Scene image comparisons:

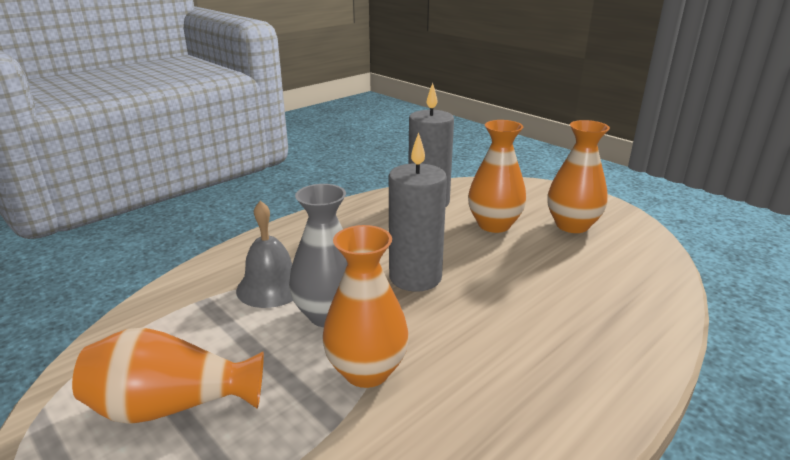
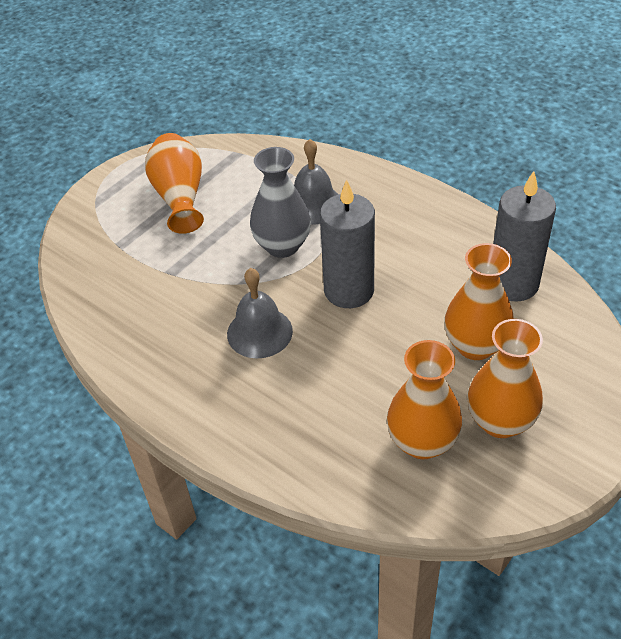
camera: 85 degrees right, 20 degrees up
(366, 371) = (220, 279): orange vase -> orange vase (422, 442)
(466, 342) = (259, 332): none -> grey bell

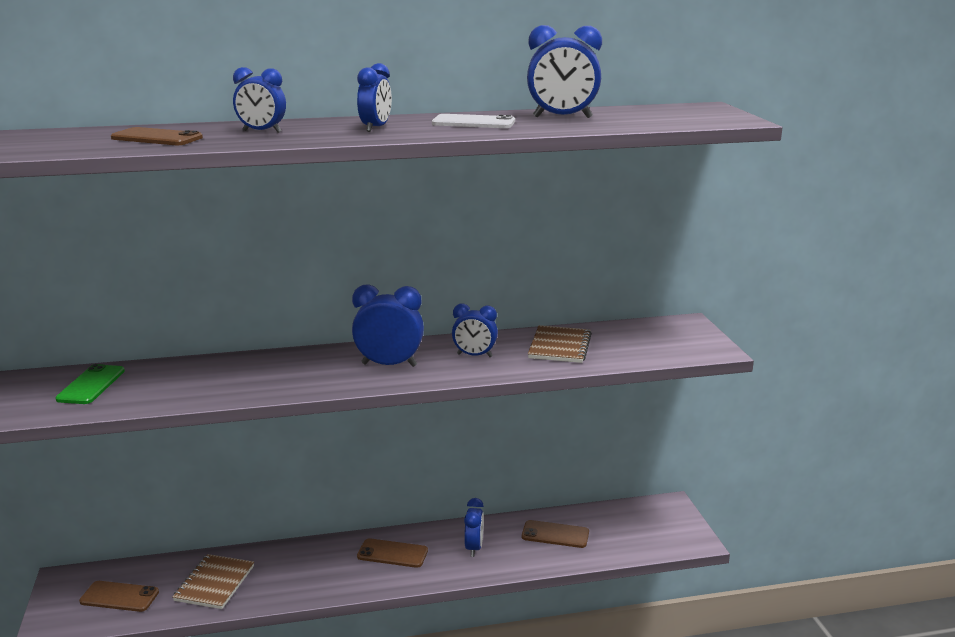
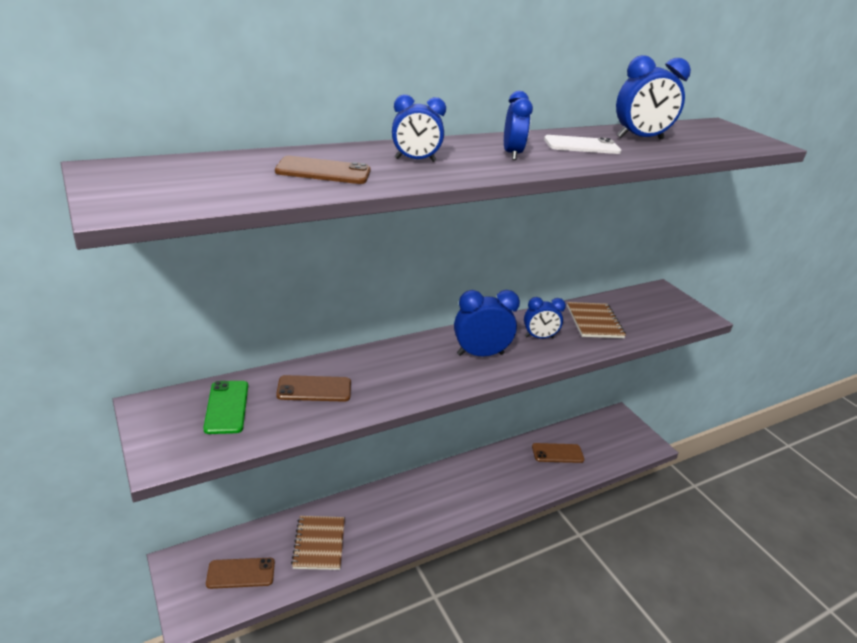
camera: 20 degrees left, 10 degrees up
(392, 553) = (449, 489): brown phone -> brown phone (314, 389)
(474, 548) = (506, 474): blue clock -> none

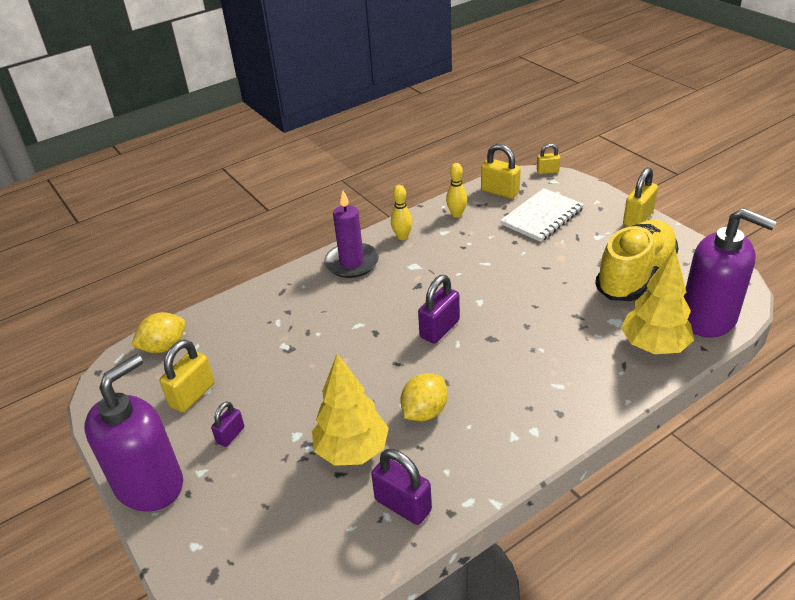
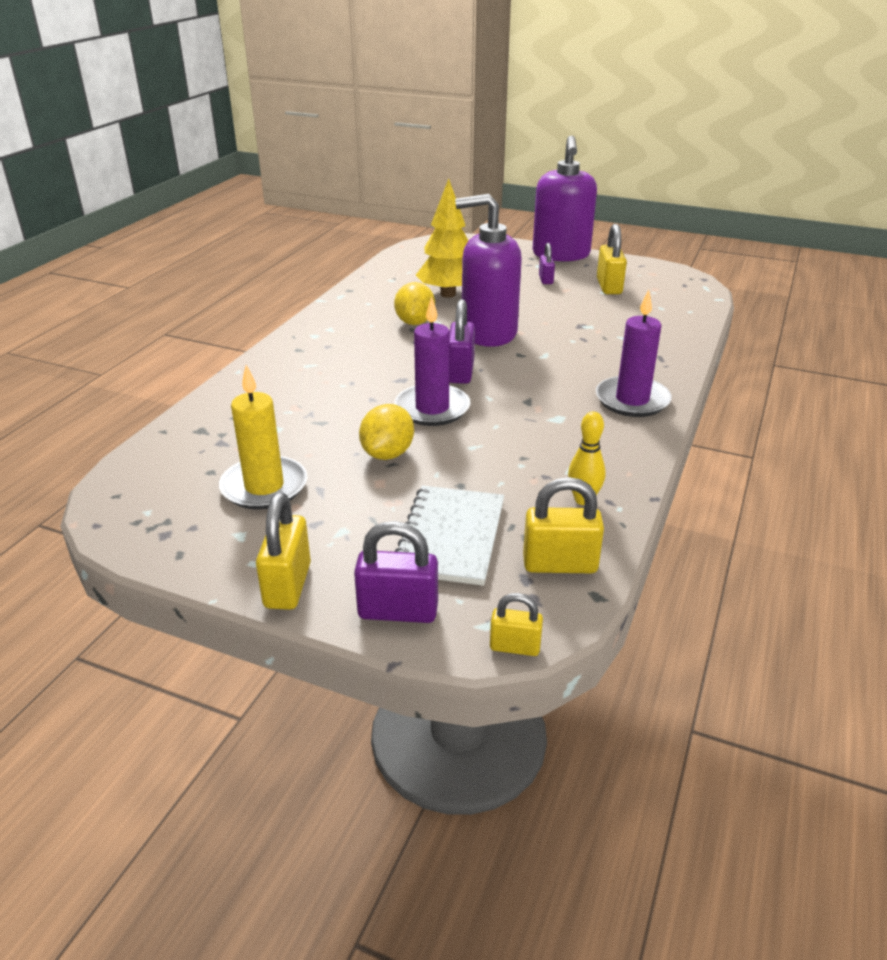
camera: 145 degrees right, 5 degrees down
(164, 347) = (685, 300): yellow lemon -> yellow lemon (388, 454)
(402, 237) = (616, 445): yellow bowling pin -> none
(403, 505) = (384, 284): purple padlock -> purple padlock (398, 611)
(489, 300) = (432, 408): none -> purple candle
(547, 171) = (515, 647): yellow padlock -> yellow padlock turned 45 degrees clockwise
(635, 275) = (264, 487): yellow shoe -> yellow candle
(653, 346) = (221, 417): yellow tree -> none
(708, 318) = (156, 462): purple soap dispenser -> purple soap dispenser (488, 333)

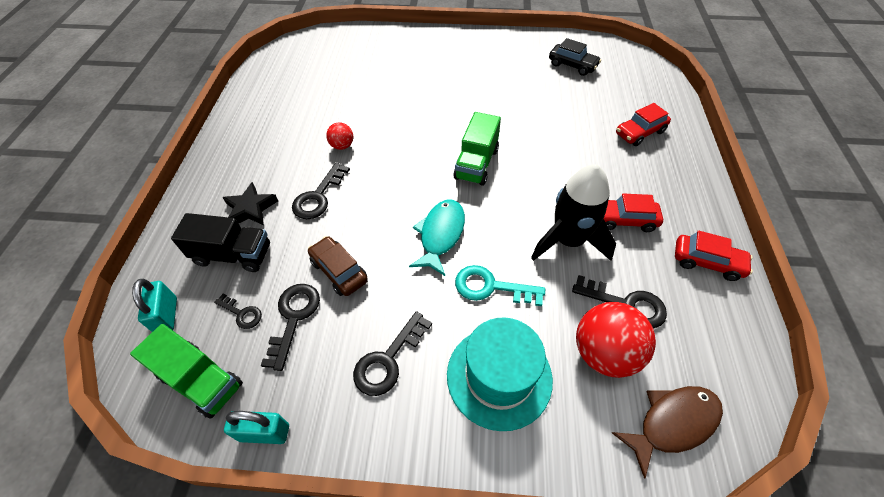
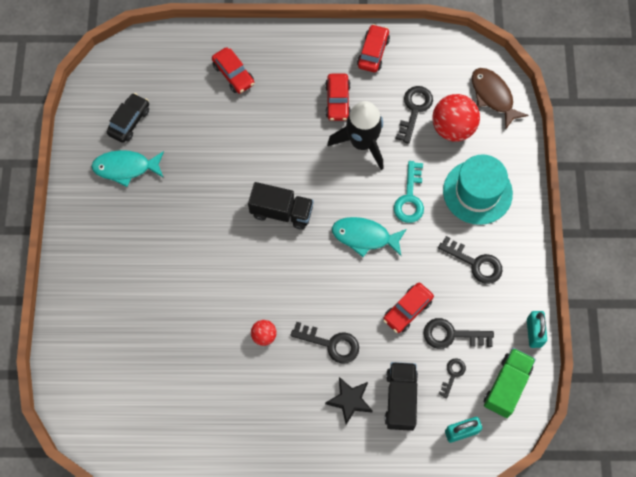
camera: 95 degrees left, 15 degrees up
(339, 271) = (407, 310): brown car -> red car
(476, 164) = (281, 212): green truck -> black truck
(524, 63) = (125, 168): none -> turquoise fish

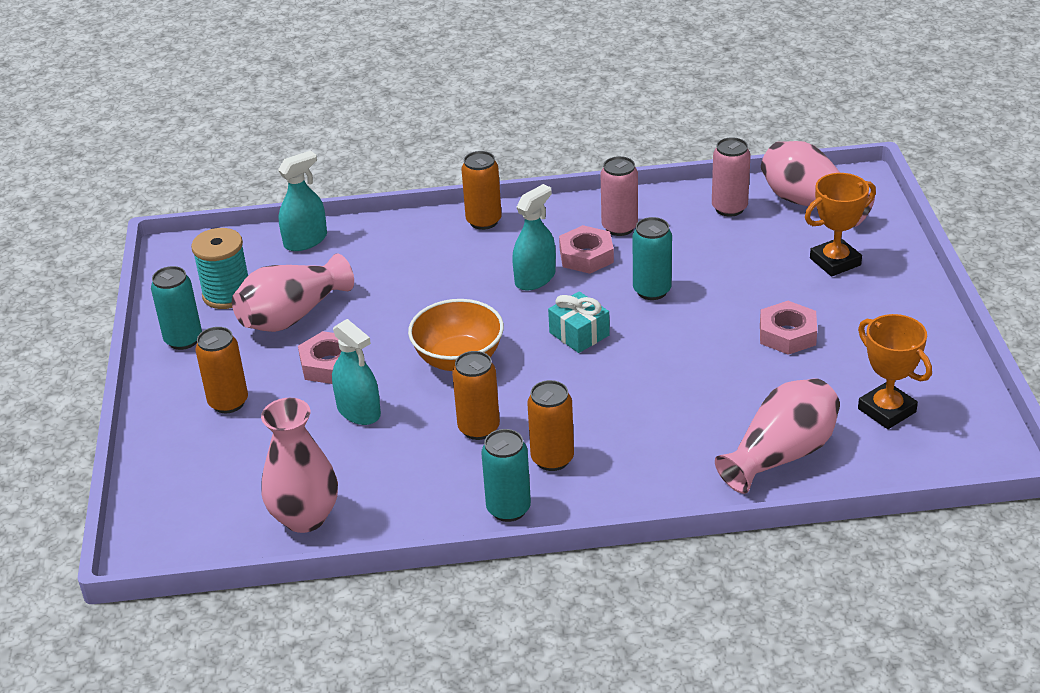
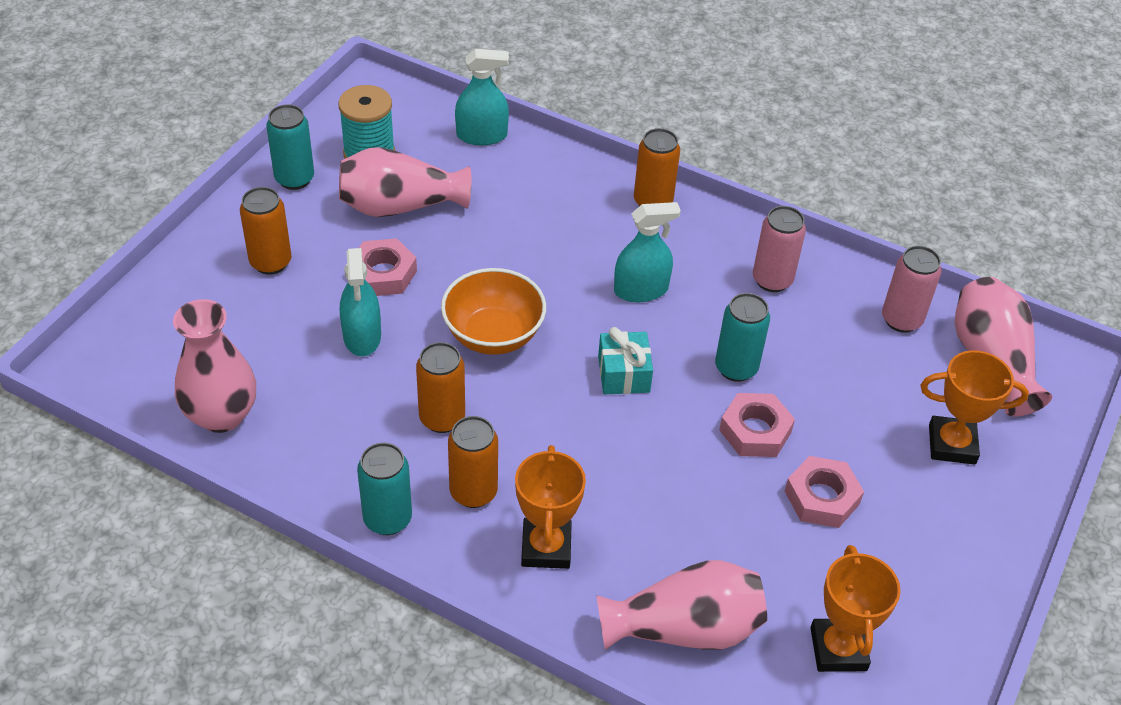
camera: 30 degrees right, 10 degrees up
(586, 256) = (711, 293): pink nut -> pink nut (755, 431)
(639, 462) = (546, 547): none -> orange trophy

[WHAT THIS TASK INVOLVES] Retype every entry above exactly, leaving out the pictures.

[EXERCISE RESPONSE]
camera: 85 degrees right, 20 degrees up
(366, 371) = (220, 279): orange vase -> orange vase (422, 442)
(466, 342) = (259, 332): none -> grey bell

camera: 20 degrees left, 10 degrees up
(392, 553) = (449, 489): brown phone -> brown phone (314, 389)
(474, 548) = (506, 474): blue clock -> none

camera: 145 degrees right, 5 degrees down
(164, 347) = (685, 300): yellow lemon -> yellow lemon (388, 454)
(402, 237) = (616, 445): yellow bowling pin -> none
(403, 505) = (384, 284): purple padlock -> purple padlock (398, 611)
(489, 300) = (432, 408): none -> purple candle
(547, 171) = (515, 647): yellow padlock -> yellow padlock turned 45 degrees clockwise
(635, 275) = (264, 487): yellow shoe -> yellow candle
(653, 346) = (221, 417): yellow tree -> none
(708, 318) = (156, 462): purple soap dispenser -> purple soap dispenser (488, 333)

camera: 95 degrees left, 15 degrees up
(339, 271) = (407, 310): brown car -> red car
(476, 164) = (281, 212): green truck -> black truck
(524, 63) = (125, 168): none -> turquoise fish

camera: 30 degrees right, 10 degrees up
(586, 256) = (711, 293): pink nut -> pink nut (755, 431)
(639, 462) = (546, 547): none -> orange trophy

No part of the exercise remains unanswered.